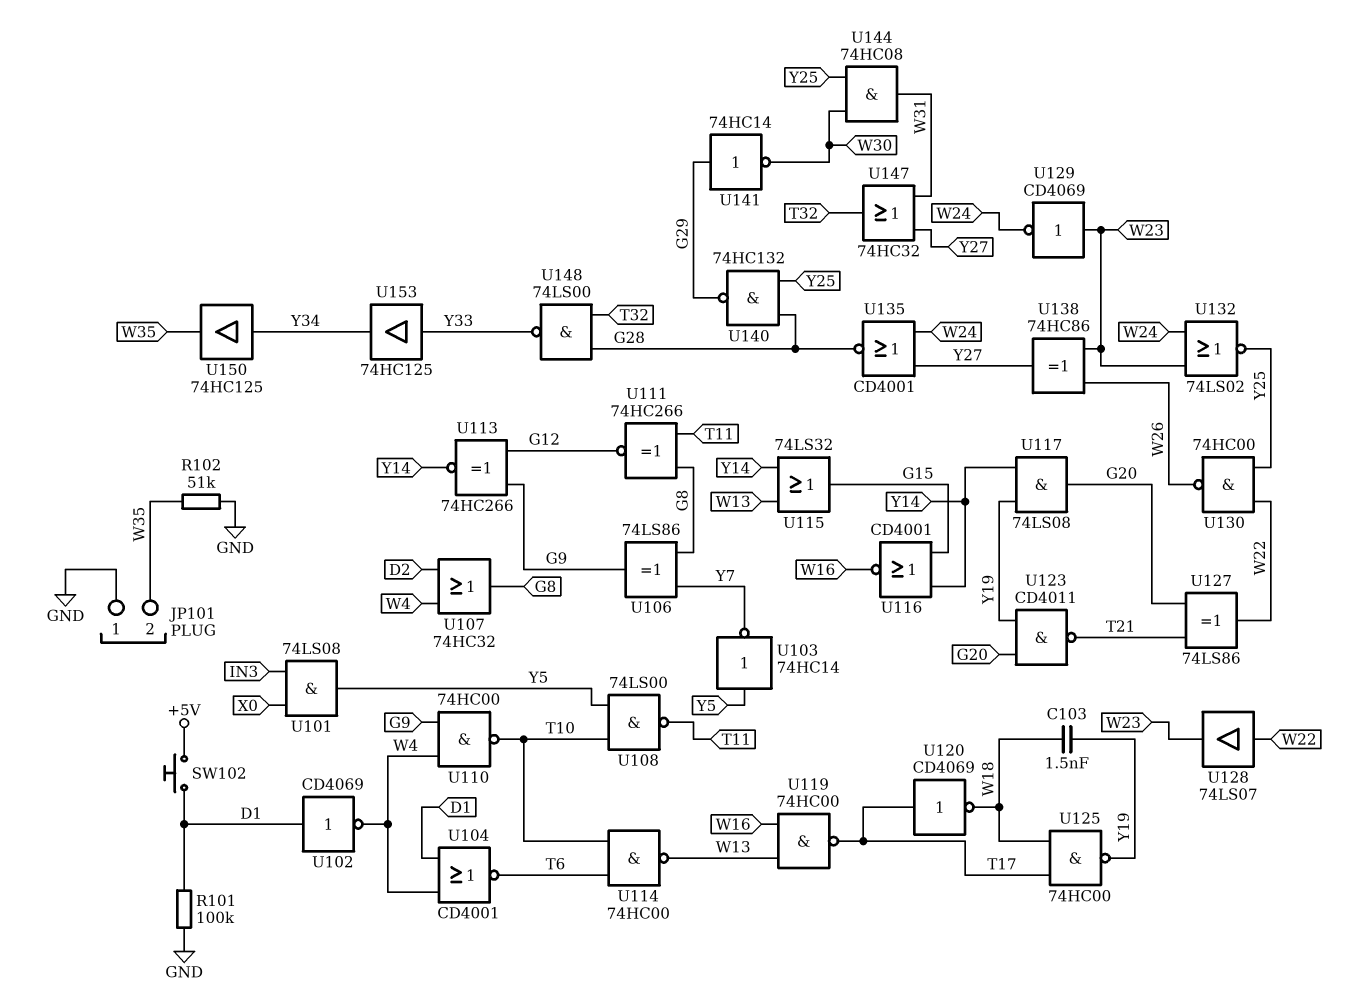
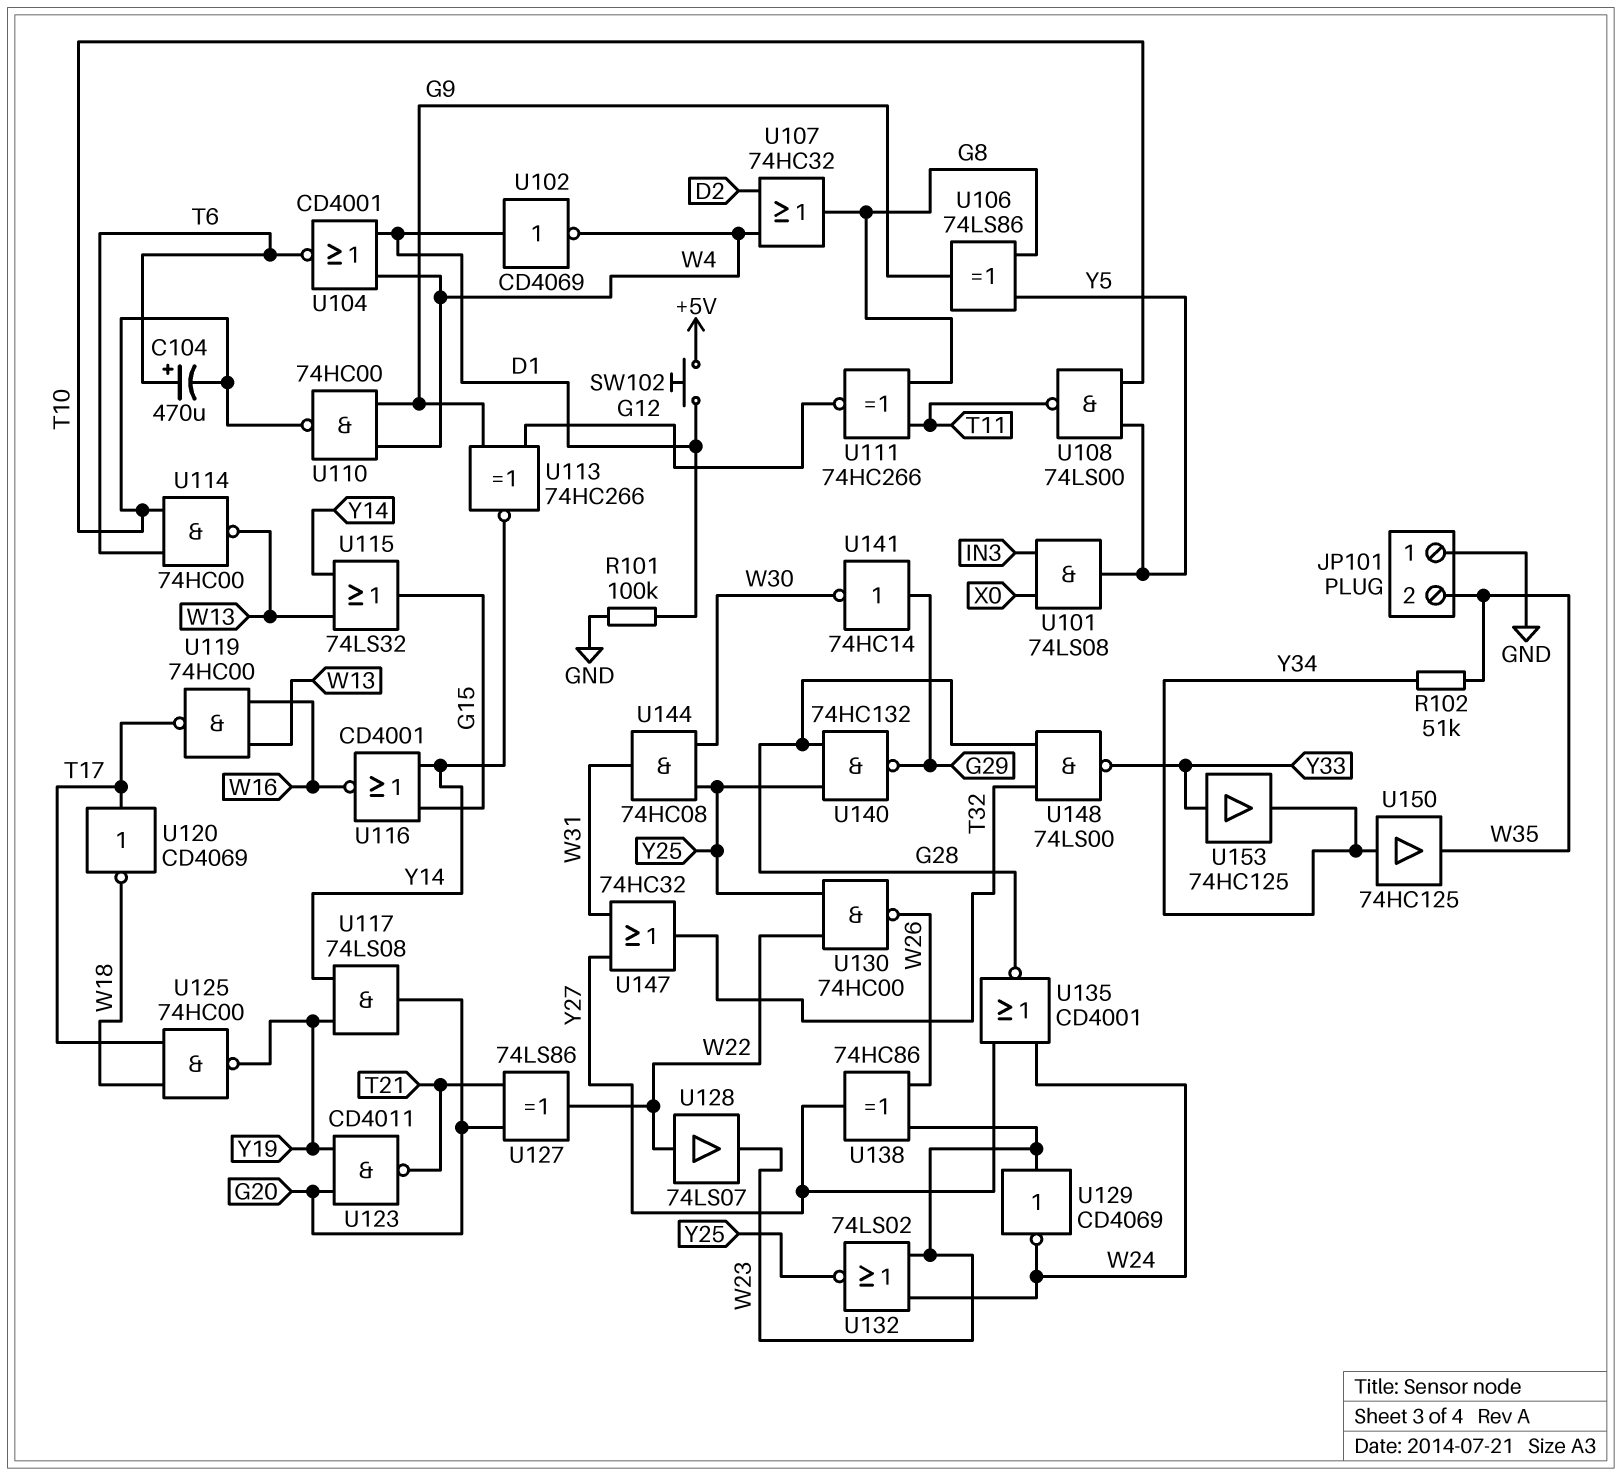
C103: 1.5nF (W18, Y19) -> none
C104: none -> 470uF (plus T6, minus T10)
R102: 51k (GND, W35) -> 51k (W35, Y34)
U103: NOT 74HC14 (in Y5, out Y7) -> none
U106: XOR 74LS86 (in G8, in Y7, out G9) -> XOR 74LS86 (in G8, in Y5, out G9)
========
(Directions) Without the pictures, repeat the listing above exactly.

(Reply)
C103: 1.5nF (W18, Y19) -> none
C104: none -> 470uF (plus T6, minus T10)
R102: 51k (GND, W35) -> 51k (W35, Y34)
U103: NOT 74HC14 (in Y5, out Y7) -> none
U106: XOR 74LS86 (in G8, in Y7, out G9) -> XOR 74LS86 (in G8, in Y5, out G9)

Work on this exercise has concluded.